TASK TO CARRY OUT » Please copy out all lines of the entries that contain the word "purple".

##### SOURCE DATA #####

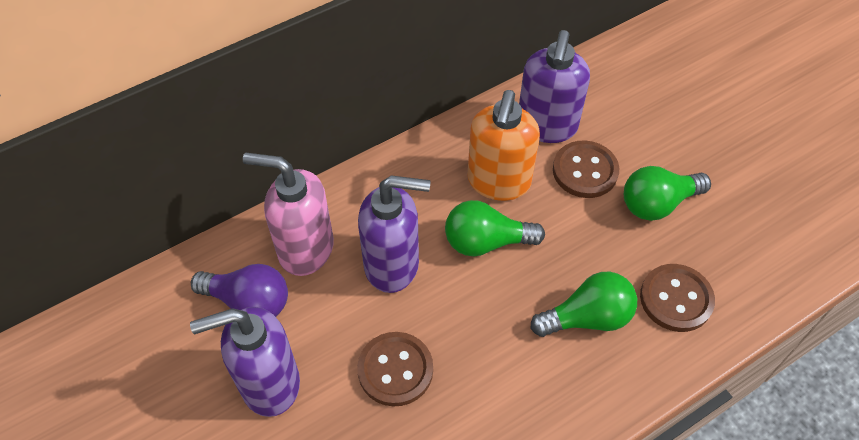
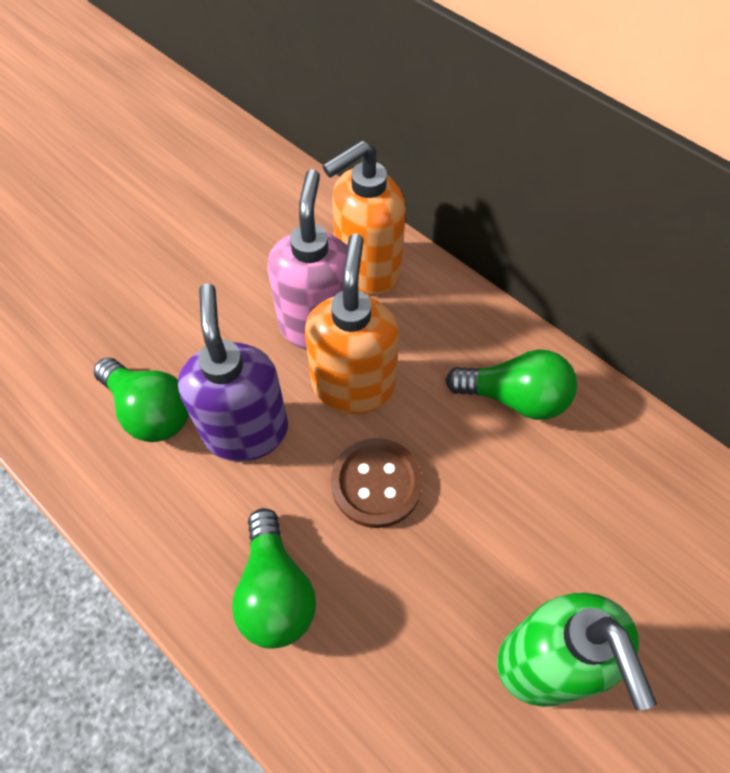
brown button: 3 -> 1
green soap dispenser: 0 -> 1
orange soap dispenser: 1 -> 2
purple light bulb: 1 -> 0
purple soap dispenser: 3 -> 1

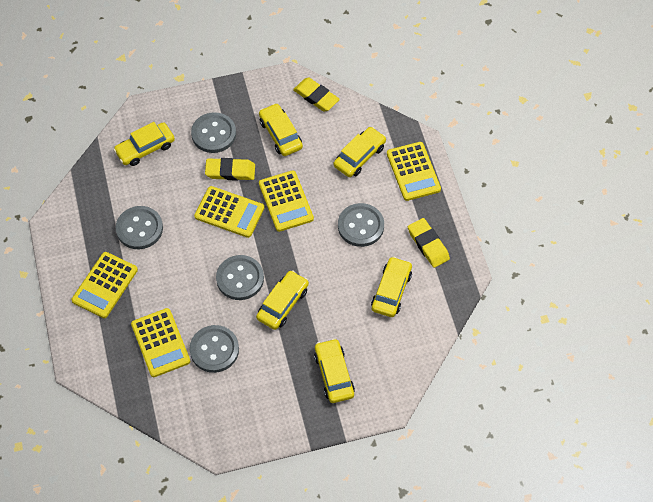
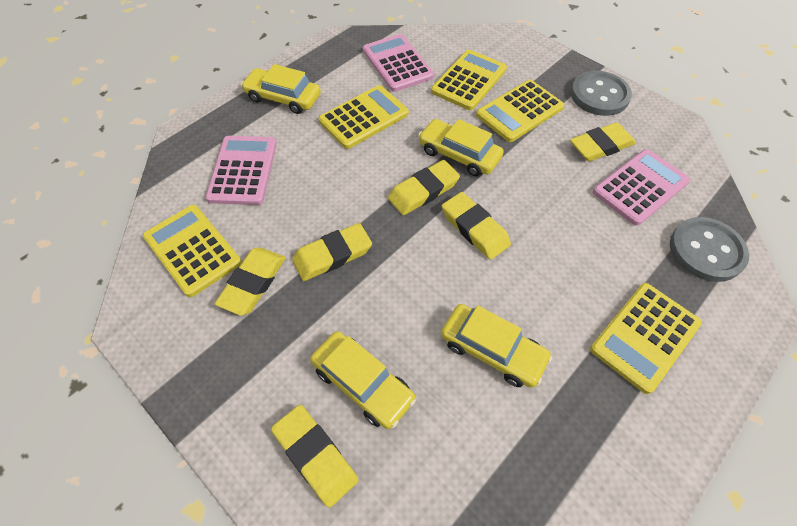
grey button: 5 -> 2
pink calculator: 0 -> 3
yellow car: 6 -> 4
yellow eraser: 3 -> 6

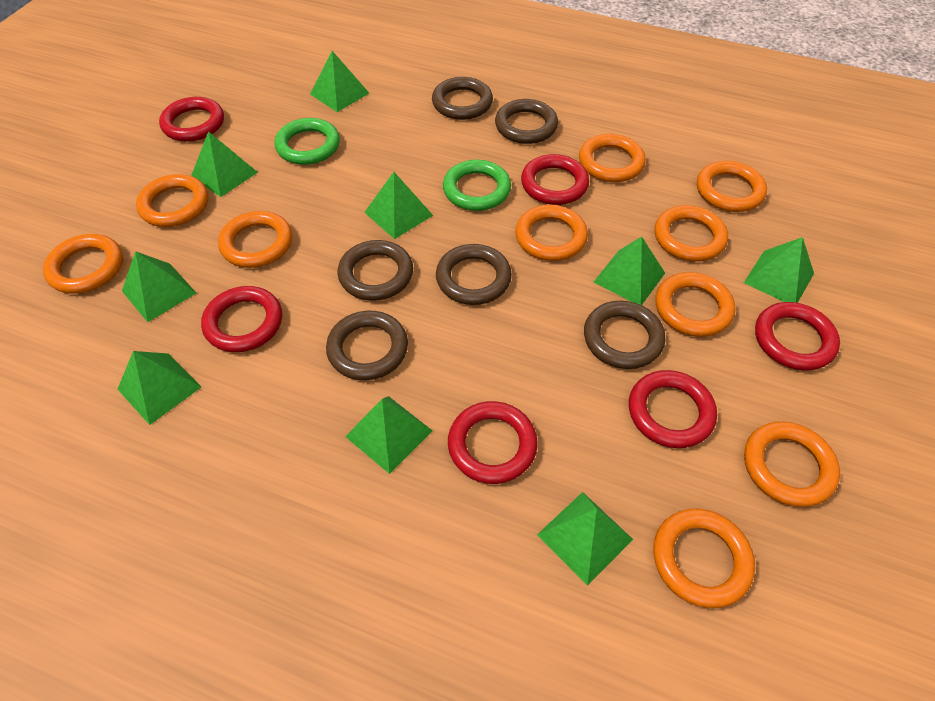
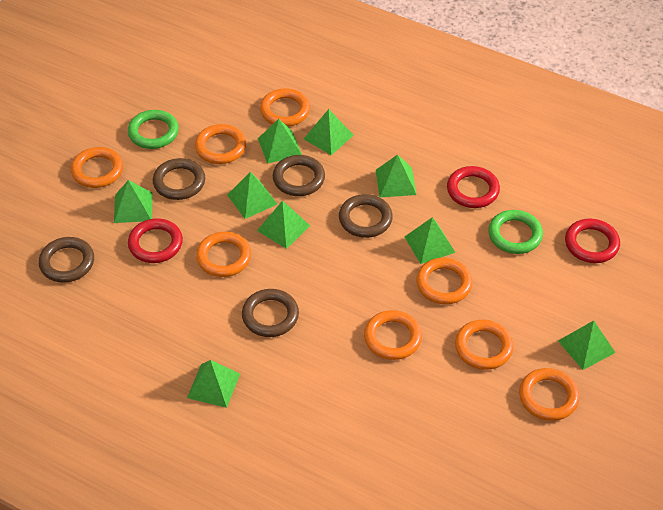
brown ring: 6 -> 5
orange ring: 10 -> 8
red ring: 6 -> 3

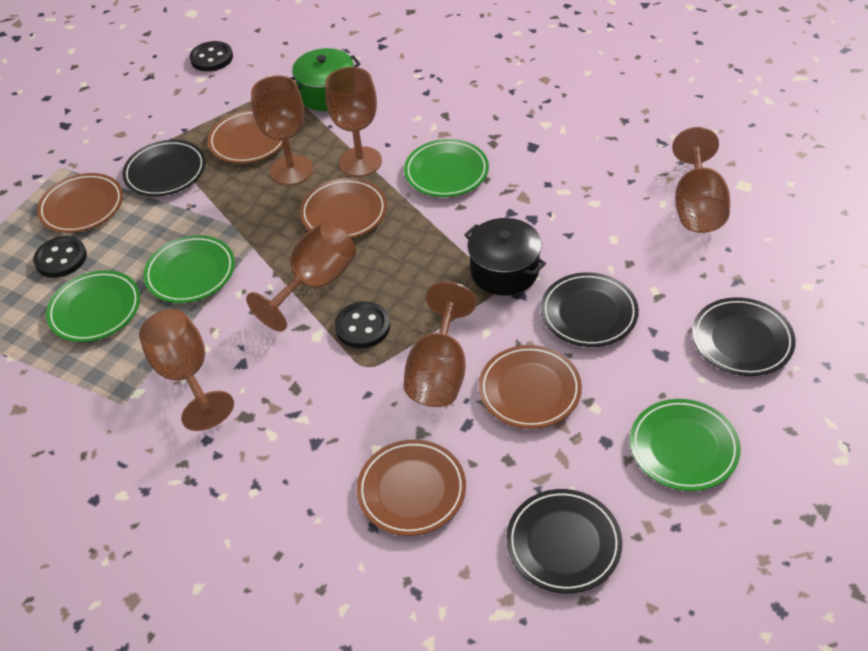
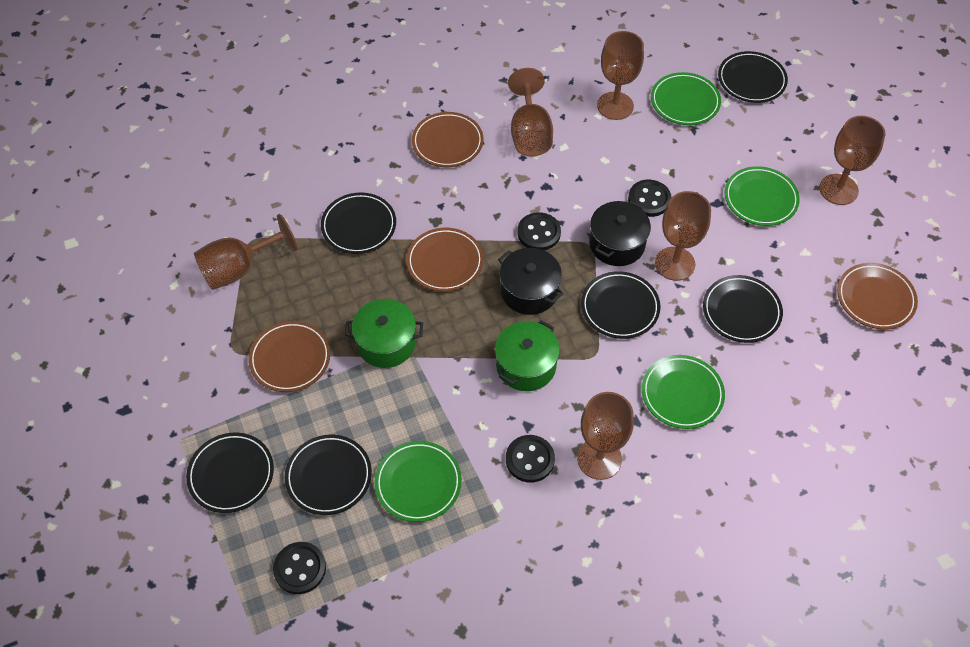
black button: 3 -> 4
black plate: 4 -> 6
black pot: 1 -> 2
brown plate: 5 -> 4
green pot: 1 -> 2

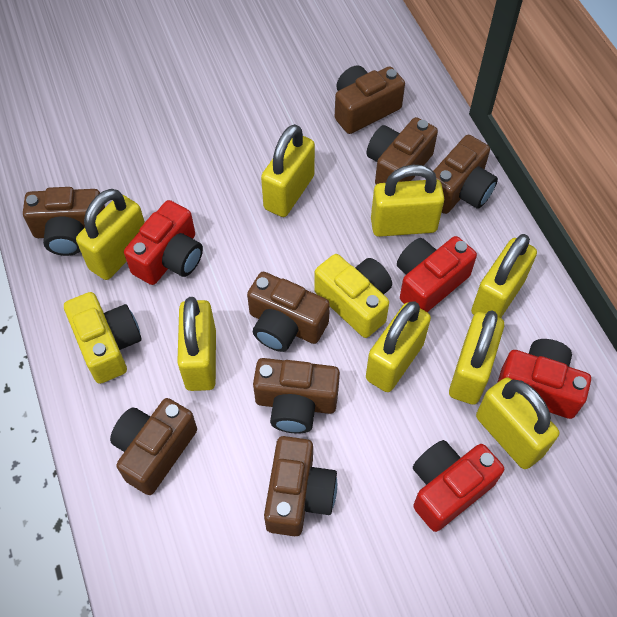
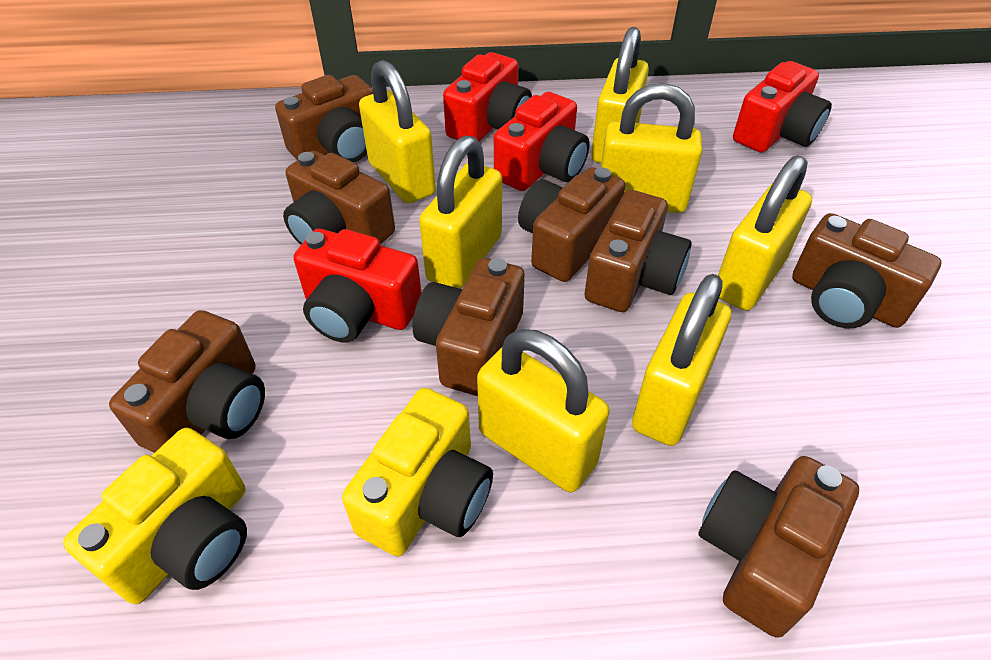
yellow padlock: 8 -> 7

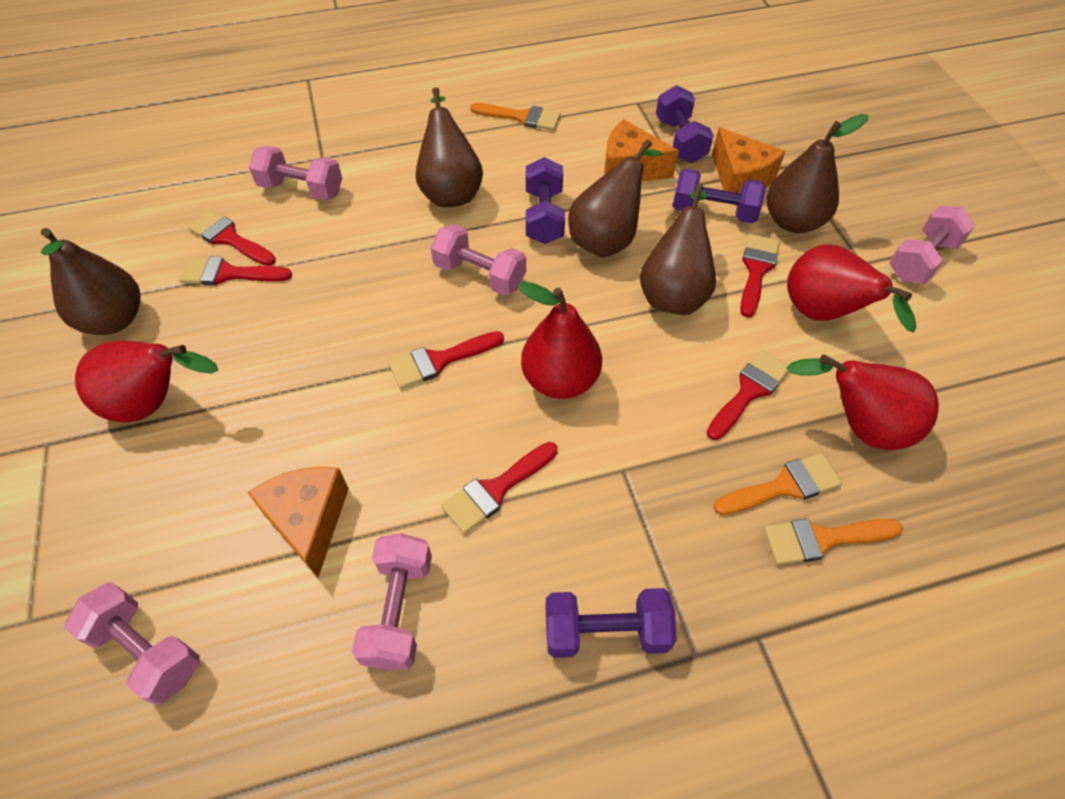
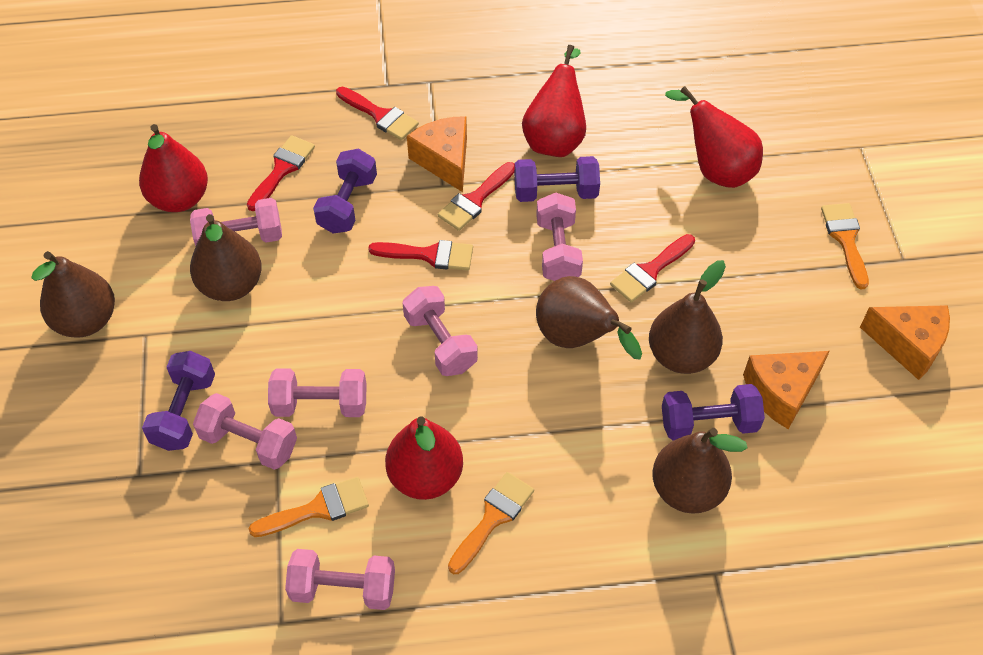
pink dumbbell: 5 -> 6
red brush: 6 -> 5

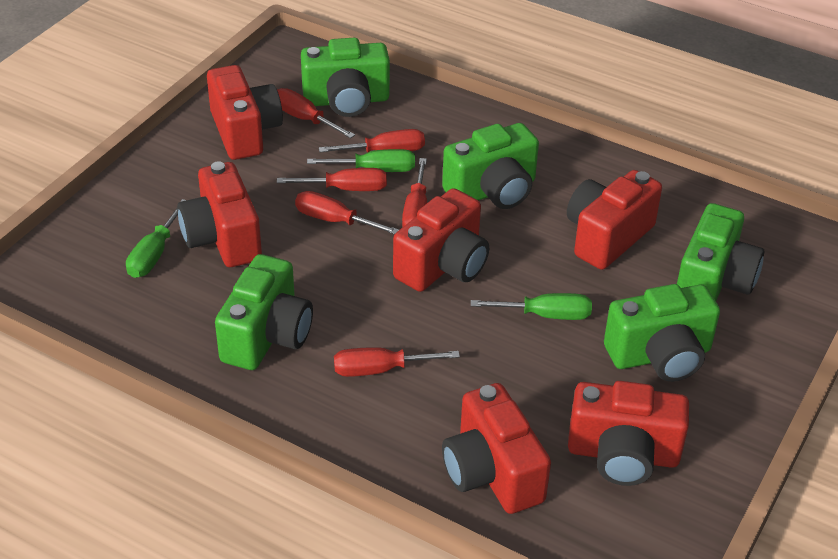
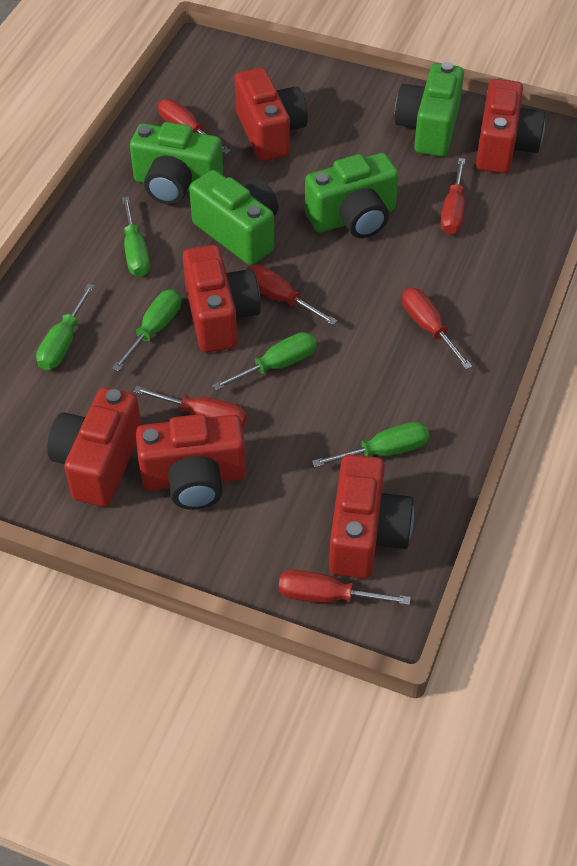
green camera: 5 -> 4
green screwdriver: 3 -> 5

#####

SOLVED EXERCISE »
purple light bulb: 1 -> 0
purple soap dispenser: 3 -> 1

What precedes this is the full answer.